What you have to do
Transcribe each line of the records below exactly, excluding any embedded images.

[[ Data extracts open ]]

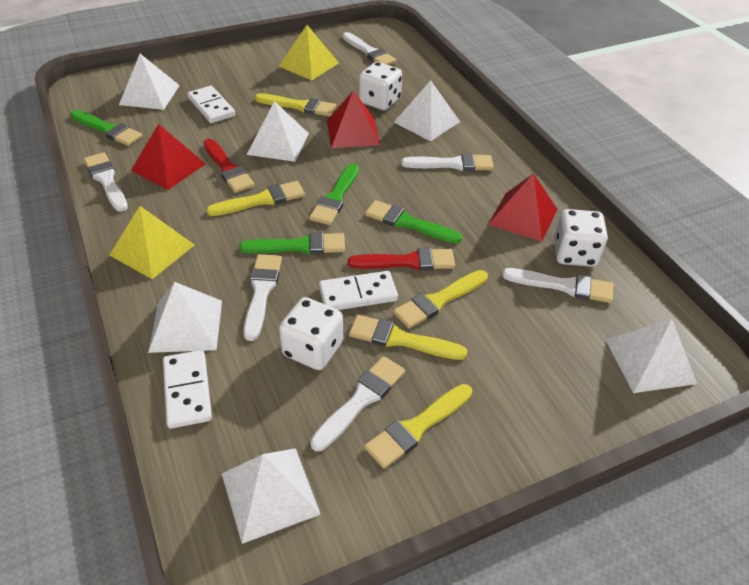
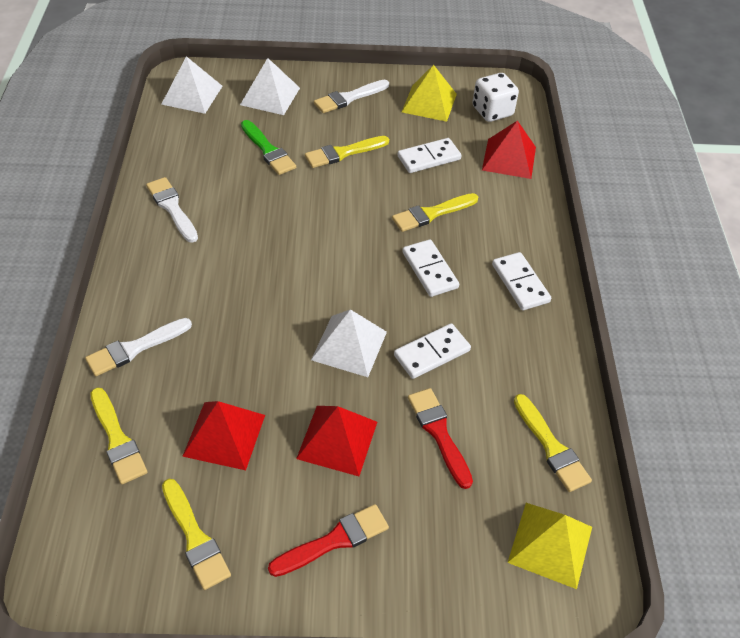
green brush: 4 -> 1
white brush: 6 -> 3
white dice: 3 -> 1
white domino: 3 -> 4
white pyramid: 6 -> 3

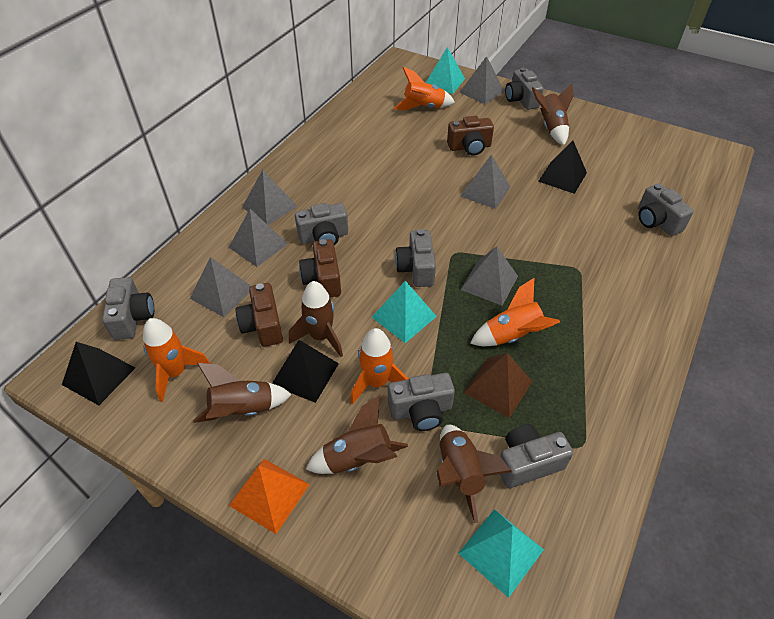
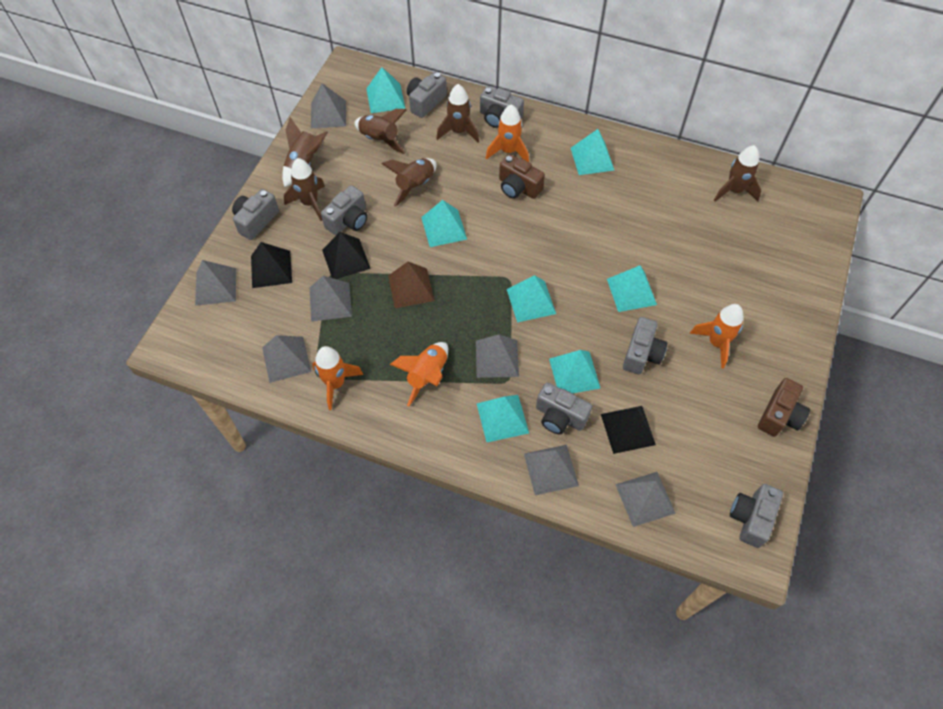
brown camera: 3 -> 2
brown rocket: 5 -> 6
grey pyramid: 6 -> 7
orange pyramid: 1 -> 0
turquoise pyramid: 3 -> 7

[[ Data extracts closed ]]

Answer for this exercise
green brush: 4 -> 1
white brush: 6 -> 3
white dice: 3 -> 1
white domino: 3 -> 4
white pyramid: 6 -> 3

brown camera: 3 -> 2
brown rocket: 5 -> 6
grey pyramid: 6 -> 7
orange pyramid: 1 -> 0
turquoise pyramid: 3 -> 7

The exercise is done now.